-- Task instructions --
Your reply should contain every record, restated word for word.

-- Records to process --

________________

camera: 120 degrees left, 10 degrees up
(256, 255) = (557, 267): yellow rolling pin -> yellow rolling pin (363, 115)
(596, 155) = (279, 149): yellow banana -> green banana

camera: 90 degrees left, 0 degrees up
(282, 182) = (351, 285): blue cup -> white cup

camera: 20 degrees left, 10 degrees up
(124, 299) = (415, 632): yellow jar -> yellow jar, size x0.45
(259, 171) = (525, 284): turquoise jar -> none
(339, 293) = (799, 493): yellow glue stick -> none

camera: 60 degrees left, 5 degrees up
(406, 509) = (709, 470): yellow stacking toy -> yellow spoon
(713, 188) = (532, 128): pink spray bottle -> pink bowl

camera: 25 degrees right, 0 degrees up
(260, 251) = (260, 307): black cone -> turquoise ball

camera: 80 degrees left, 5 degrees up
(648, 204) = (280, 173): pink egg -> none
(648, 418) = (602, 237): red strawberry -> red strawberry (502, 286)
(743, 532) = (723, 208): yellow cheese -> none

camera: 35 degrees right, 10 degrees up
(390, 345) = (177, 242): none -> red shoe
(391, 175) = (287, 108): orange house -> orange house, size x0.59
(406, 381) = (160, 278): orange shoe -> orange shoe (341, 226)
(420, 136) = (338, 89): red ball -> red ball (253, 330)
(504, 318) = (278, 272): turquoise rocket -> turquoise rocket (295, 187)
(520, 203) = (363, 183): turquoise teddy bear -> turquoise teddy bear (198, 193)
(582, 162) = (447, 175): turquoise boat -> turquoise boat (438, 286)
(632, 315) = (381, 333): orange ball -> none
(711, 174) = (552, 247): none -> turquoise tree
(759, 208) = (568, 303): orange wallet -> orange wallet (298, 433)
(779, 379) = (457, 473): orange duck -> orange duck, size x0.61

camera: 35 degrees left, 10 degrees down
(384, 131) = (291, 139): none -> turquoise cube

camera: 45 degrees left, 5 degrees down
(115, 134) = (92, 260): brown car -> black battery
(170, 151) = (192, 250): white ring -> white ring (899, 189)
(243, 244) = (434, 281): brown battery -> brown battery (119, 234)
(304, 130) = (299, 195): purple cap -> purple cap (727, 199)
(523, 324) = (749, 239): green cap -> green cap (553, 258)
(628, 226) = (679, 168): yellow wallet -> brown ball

________________

-- Reply to the exercise --
camera: 120 degrees left, 10 degrees up
(256, 255) = (557, 267): yellow rolling pin -> yellow rolling pin (363, 115)
(596, 155) = (279, 149): yellow banana -> green banana

camera: 90 degrees left, 0 degrees up
(282, 182) = (351, 285): blue cup -> white cup

camera: 20 degrees left, 10 degrees up
(124, 299) = (415, 632): yellow jar -> yellow jar, size x0.45
(259, 171) = (525, 284): turquoise jar -> none
(339, 293) = (799, 493): yellow glue stick -> none

camera: 60 degrees left, 5 degrees up
(406, 509) = (709, 470): yellow stacking toy -> yellow spoon
(713, 188) = (532, 128): pink spray bottle -> pink bowl

camera: 25 degrees right, 0 degrees up
(260, 251) = (260, 307): black cone -> turquoise ball

camera: 80 degrees left, 5 degrees up
(648, 204) = (280, 173): pink egg -> none
(648, 418) = (602, 237): red strawberry -> red strawberry (502, 286)
(743, 532) = (723, 208): yellow cheese -> none

camera: 35 degrees right, 10 degrees up
(390, 345) = (177, 242): none -> red shoe
(391, 175) = (287, 108): orange house -> orange house, size x0.59
(406, 381) = (160, 278): orange shoe -> orange shoe (341, 226)
(420, 136) = (338, 89): red ball -> red ball (253, 330)
(504, 318) = (278, 272): turquoise rocket -> turquoise rocket (295, 187)
(520, 203) = (363, 183): turquoise teddy bear -> turquoise teddy bear (198, 193)
(582, 162) = (447, 175): turquoise boat -> turquoise boat (438, 286)
(632, 315) = (381, 333): orange ball -> none
(711, 174) = (552, 247): none -> turquoise tree
(759, 208) = (568, 303): orange wallet -> orange wallet (298, 433)
(779, 379) = (457, 473): orange duck -> orange duck, size x0.61

camera: 35 degrees left, 10 degrees down
(384, 131) = (291, 139): none -> turquoise cube

camera: 45 degrees left, 5 degrees down
(115, 134) = (92, 260): brown car -> black battery
(170, 151) = (192, 250): white ring -> white ring (899, 189)
(243, 244) = (434, 281): brown battery -> brown battery (119, 234)
(304, 130) = (299, 195): purple cap -> purple cap (727, 199)
(523, 324) = (749, 239): green cap -> green cap (553, 258)
(628, 226) = (679, 168): yellow wallet -> brown ball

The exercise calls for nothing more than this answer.